* _Assignment_
Identify all lines in the data containing the string "blue". Copy them out.

* _Data to process_
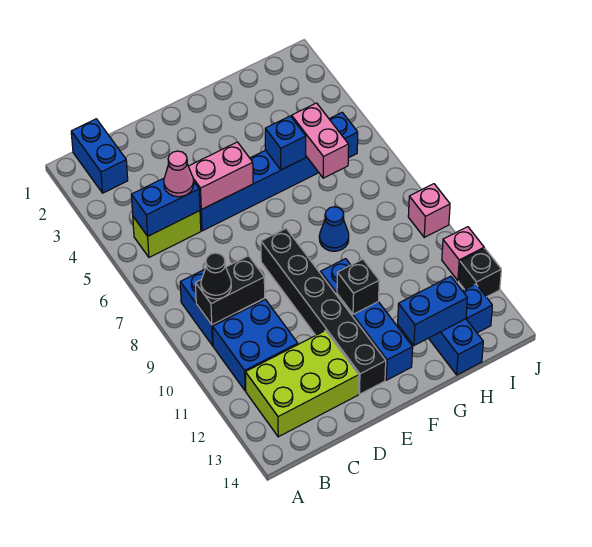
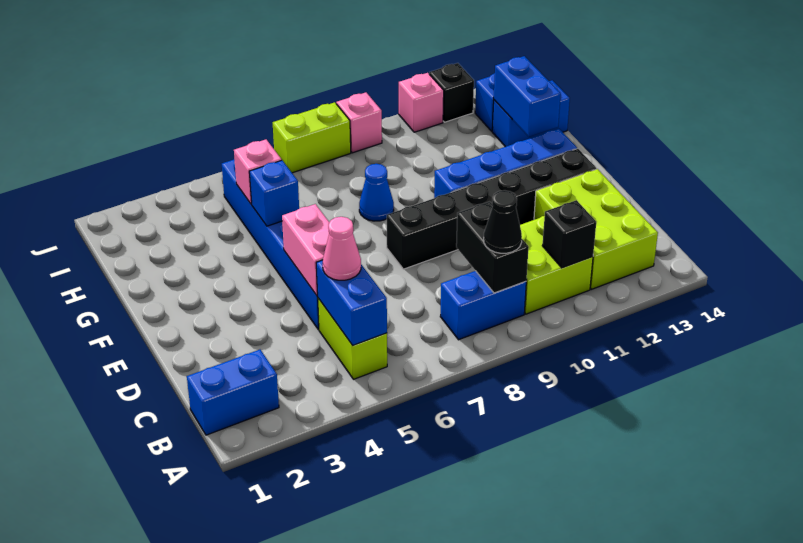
blue brick B10:C11 level 1 -> lime brick B10:C11 level 1
black brick F11 level 2 -> black brick B11 level 2
pink brick H5:H6 level 2 -> pink brick H5 level 2
none -> lime brick J7:J8 level 1

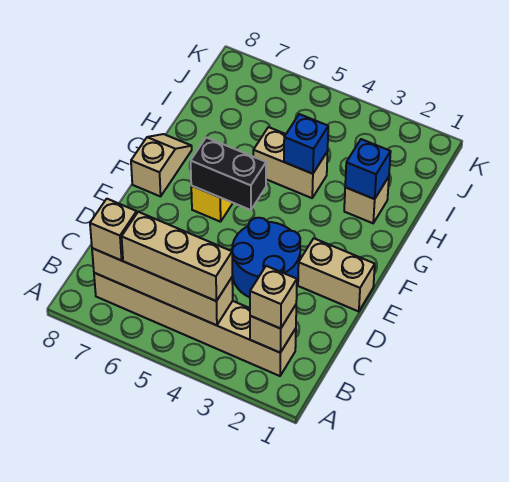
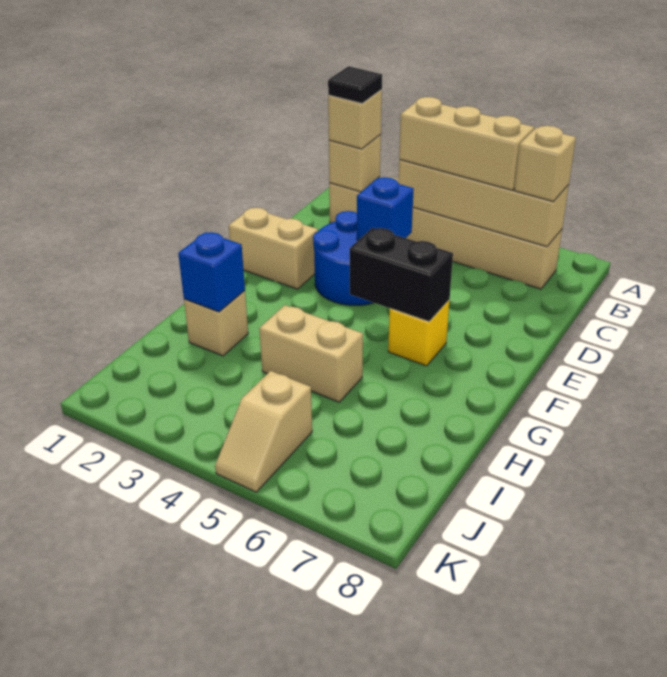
none -> black tile B2 level 4
tan slope F8:G8 level 1 top F -> tan slope J5:K5 level 1 top J
blue brick H4 level 2 -> blue brick D4 level 2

* _Solution to this exercise_
blue brick B10:C11 level 1 -> lime brick B10:C11 level 1
blue brick H4 level 2 -> blue brick D4 level 2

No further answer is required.